**Exercise:** Beginning with the line that holds "C2: 150uF (plus", please retype each line through the end of the listing below, both ends included, and nothing more.

___ Records

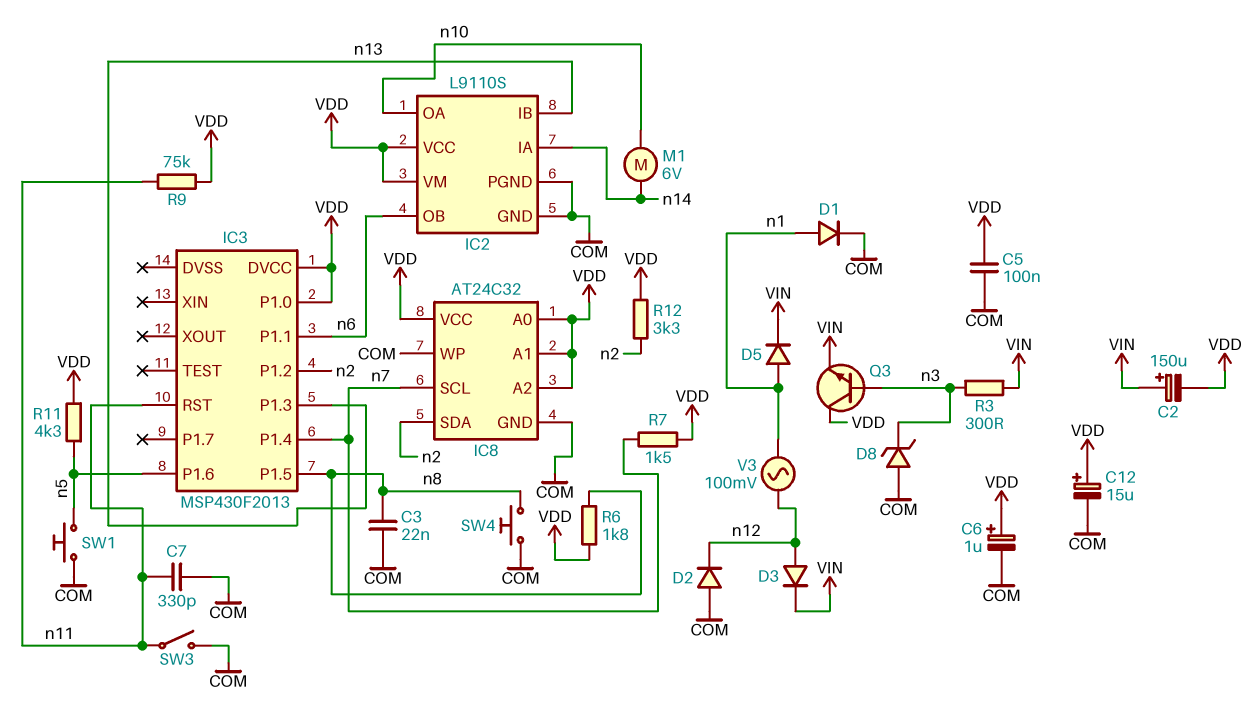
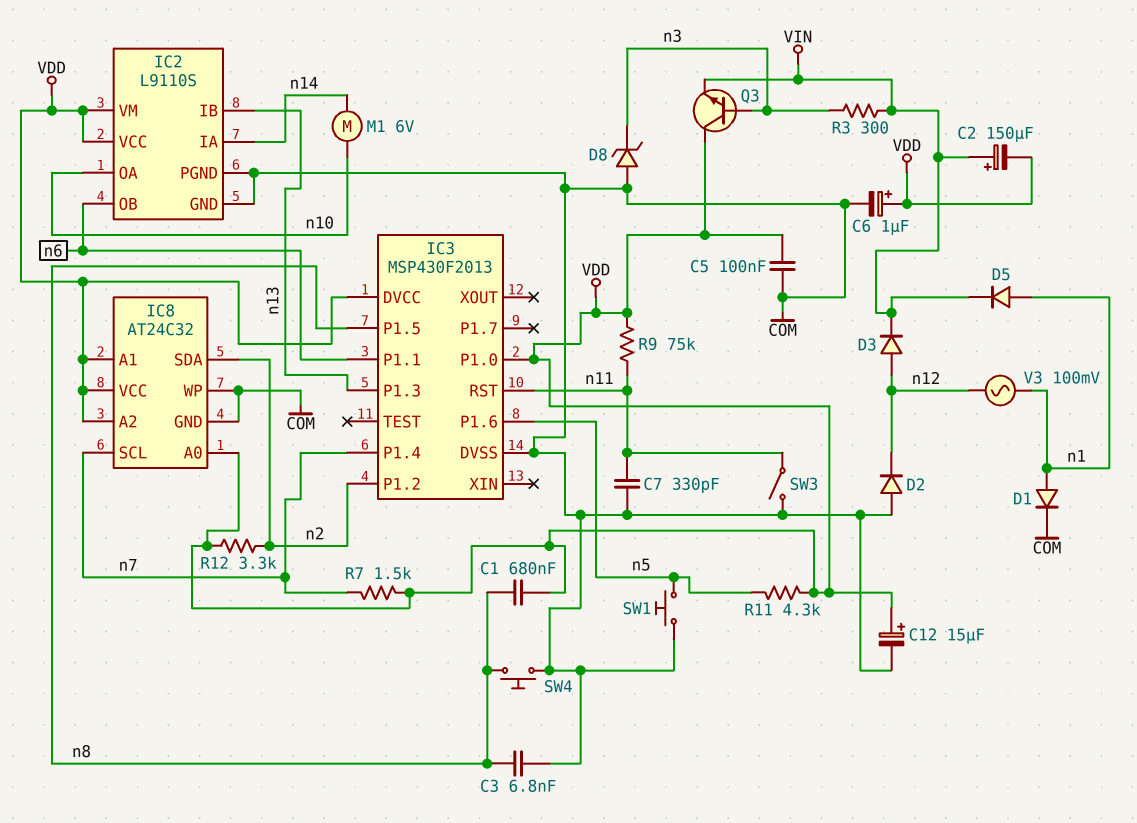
C1: none -> 680nF (VDD, n8)
C3: 22nF (COM, n8) -> 6.8nF (COM, n8)
IC3 pin DVSS: none -> COM
R6: 1.8k (VDD, n8) -> none

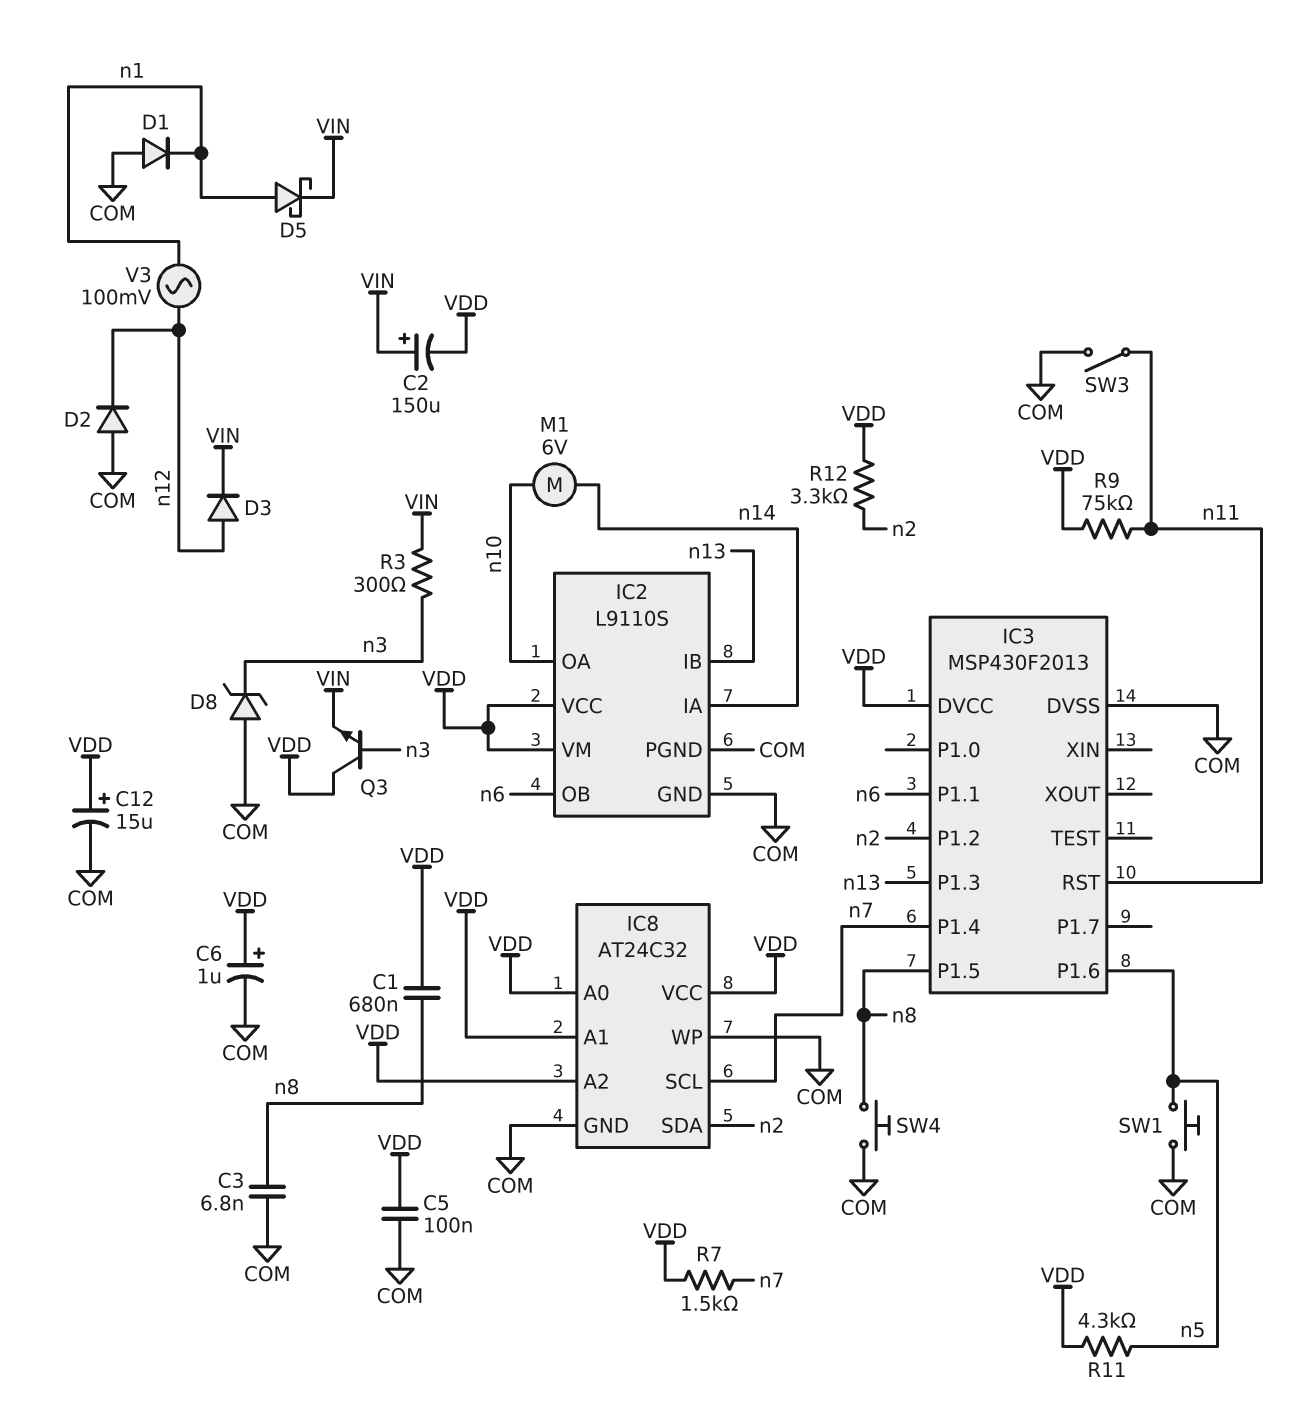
C7: 330pF (COM, n11) -> none
D1: diode (A n1, K COM) -> diode (A COM, K n1)
D5: diode (A n1, K VIN) -> schottky (A n1, K VIN)
IC3 pin P1.0: VDD -> none

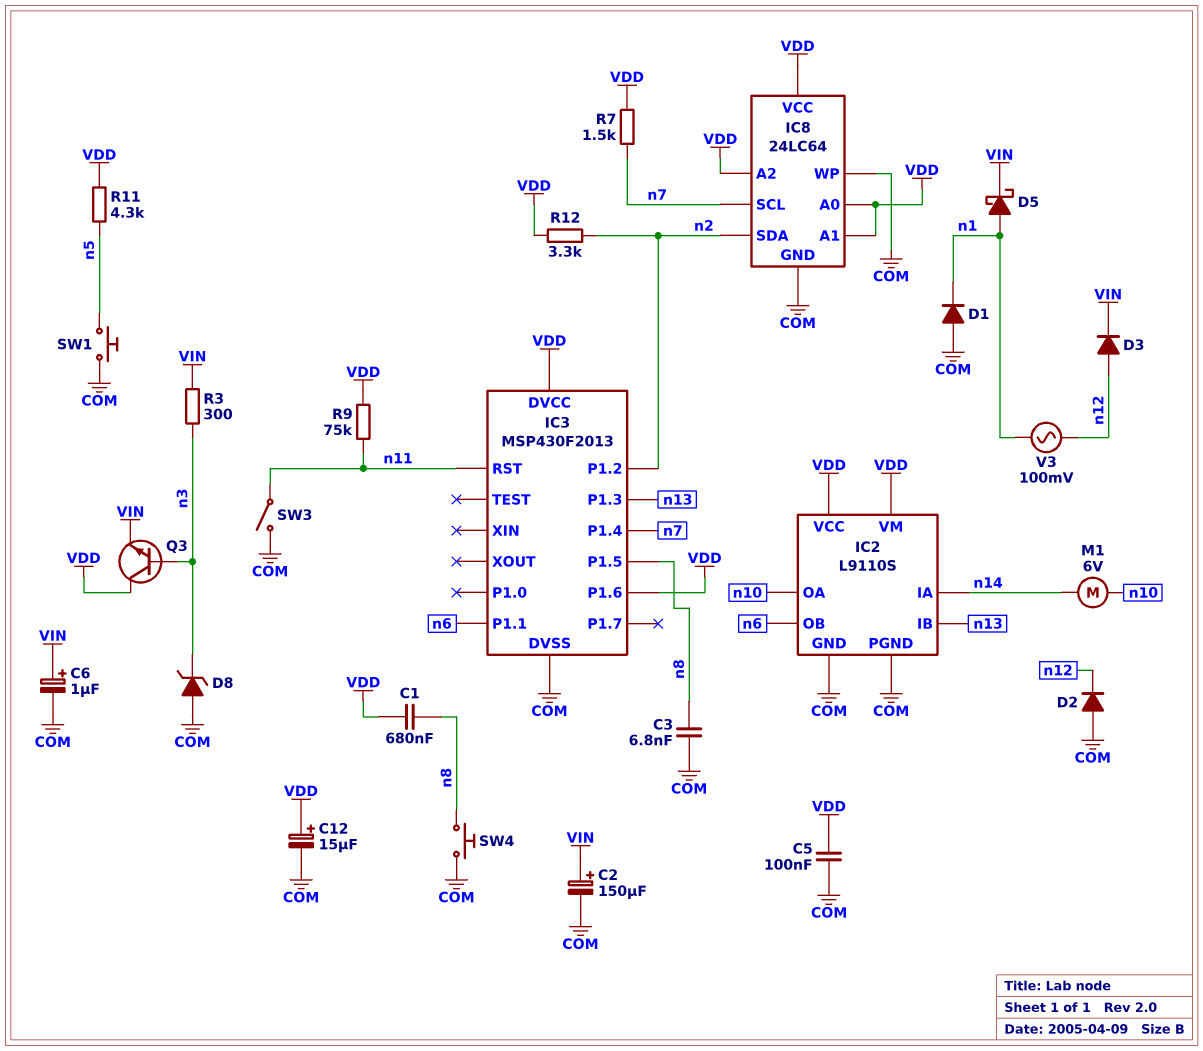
C2: 150uF (plus VIN, minus VDD) -> 150uF (plus VIN, minus COM)
C6: 1uF (plus VDD, minus COM) -> 1uF (plus VIN, minus COM)
IC3 pin P1.6: n5 -> VDD
IC8: AT24C32 -> 24LC64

______

**Completed exercise:**
C2: 150uF (plus VIN, minus VDD) -> 150uF (plus VIN, minus COM)
C6: 1uF (plus VDD, minus COM) -> 1uF (plus VIN, minus COM)
IC3 pin P1.6: n5 -> VDD
IC8: AT24C32 -> 24LC64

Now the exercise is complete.